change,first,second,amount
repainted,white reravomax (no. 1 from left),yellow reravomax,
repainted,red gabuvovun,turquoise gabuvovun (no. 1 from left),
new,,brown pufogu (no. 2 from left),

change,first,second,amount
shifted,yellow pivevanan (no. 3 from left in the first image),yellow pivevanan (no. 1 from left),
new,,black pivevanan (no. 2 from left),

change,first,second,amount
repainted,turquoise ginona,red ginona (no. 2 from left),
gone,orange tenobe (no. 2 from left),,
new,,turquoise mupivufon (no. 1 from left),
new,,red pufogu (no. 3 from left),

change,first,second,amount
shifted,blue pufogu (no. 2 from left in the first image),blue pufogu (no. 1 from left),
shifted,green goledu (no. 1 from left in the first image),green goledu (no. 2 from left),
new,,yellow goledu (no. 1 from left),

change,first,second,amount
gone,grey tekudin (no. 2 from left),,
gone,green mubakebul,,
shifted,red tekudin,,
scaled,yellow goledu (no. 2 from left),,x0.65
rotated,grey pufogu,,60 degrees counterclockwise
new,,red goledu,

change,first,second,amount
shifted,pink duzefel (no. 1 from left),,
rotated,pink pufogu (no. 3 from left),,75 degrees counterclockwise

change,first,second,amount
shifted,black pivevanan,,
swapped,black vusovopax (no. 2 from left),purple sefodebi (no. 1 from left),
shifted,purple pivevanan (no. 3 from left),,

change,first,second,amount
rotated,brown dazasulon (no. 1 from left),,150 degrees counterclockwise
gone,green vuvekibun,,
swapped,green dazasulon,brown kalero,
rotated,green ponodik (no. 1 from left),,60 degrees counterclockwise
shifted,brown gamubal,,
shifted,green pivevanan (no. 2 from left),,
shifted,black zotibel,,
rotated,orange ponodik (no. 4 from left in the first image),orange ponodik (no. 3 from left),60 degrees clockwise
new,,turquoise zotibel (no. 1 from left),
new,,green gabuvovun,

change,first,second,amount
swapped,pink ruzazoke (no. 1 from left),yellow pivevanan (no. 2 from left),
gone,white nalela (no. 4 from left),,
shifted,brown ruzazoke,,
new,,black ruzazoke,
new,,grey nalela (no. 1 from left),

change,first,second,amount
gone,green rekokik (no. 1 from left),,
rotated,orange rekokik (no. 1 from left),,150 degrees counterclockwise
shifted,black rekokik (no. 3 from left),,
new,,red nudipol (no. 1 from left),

YOUR INSTRUCTIONS:
With nothing omitted, set down all of the records again.

EXERCISE SOLUTION:
change,first,second,amount
repainted,white reravomax (no. 1 from left),yellow reravomax,
repainted,red gabuvovun,turquoise gabuvovun (no. 1 from left),
new,,brown pufogu (no. 2 from left),

change,first,second,amount
shifted,yellow pivevanan (no. 3 from left in the first image),yellow pivevanan (no. 1 from left),
new,,black pivevanan (no. 2 from left),

change,first,second,amount
repainted,turquoise ginona,red ginona (no. 2 from left),
gone,orange tenobe (no. 2 from left),,
new,,turquoise mupivufon (no. 1 from left),
new,,red pufogu (no. 3 from left),

change,first,second,amount
shifted,blue pufogu (no. 2 from left in the first image),blue pufogu (no. 1 from left),
shifted,green goledu (no. 1 from left in the first image),green goledu (no. 2 from left),
new,,yellow goledu (no. 1 from left),

change,first,second,amount
gone,grey tekudin (no. 2 from left),,
gone,green mubakebul,,
shifted,red tekudin,,
scaled,yellow goledu (no. 2 from left),,x0.65
rotated,grey pufogu,,60 degrees counterclockwise
new,,red goledu,

change,first,second,amount
shifted,pink duzefel (no. 1 from left),,
rotated,pink pufogu (no. 3 from left),,75 degrees counterclockwise

change,first,second,amount
shifted,black pivevanan,,
swapped,black vusovopax (no. 2 from left),purple sefodebi (no. 1 from left),
shifted,purple pivevanan (no. 3 from left),,

change,first,second,amount
rotated,brown dazasulon (no. 1 from left),,150 degrees counterclockwise
gone,green vuvekibun,,
swapped,green dazasulon,brown kalero,
rotated,green ponodik (no. 1 from left),,60 degrees counterclockwise
shifted,brown gamubal,,
shifted,green pivevanan (no. 2 from left),,
shifted,black zotibel,,
rotated,orange ponodik (no. 4 from left in the first image),orange ponodik (no. 3 from left),60 degrees clockwise
new,,turquoise zotibel (no. 1 from left),
new,,green gabuvovun,

change,first,second,amount
swapped,pink ruzazoke (no. 1 from left),yellow pivevanan (no. 2 from left),
gone,white nalela (no. 4 from left),,
shifted,brown ruzazoke,,
new,,black ruzazoke,
new,,grey nalela (no. 1 from left),

change,first,second,amount
gone,green rekokik (no. 1 from left),,
rotated,orange rekokik (no. 1 from left),,150 degrees counterclockwise
shifted,black rekokik (no. 3 from left),,
new,,red nudipol (no. 1 from left),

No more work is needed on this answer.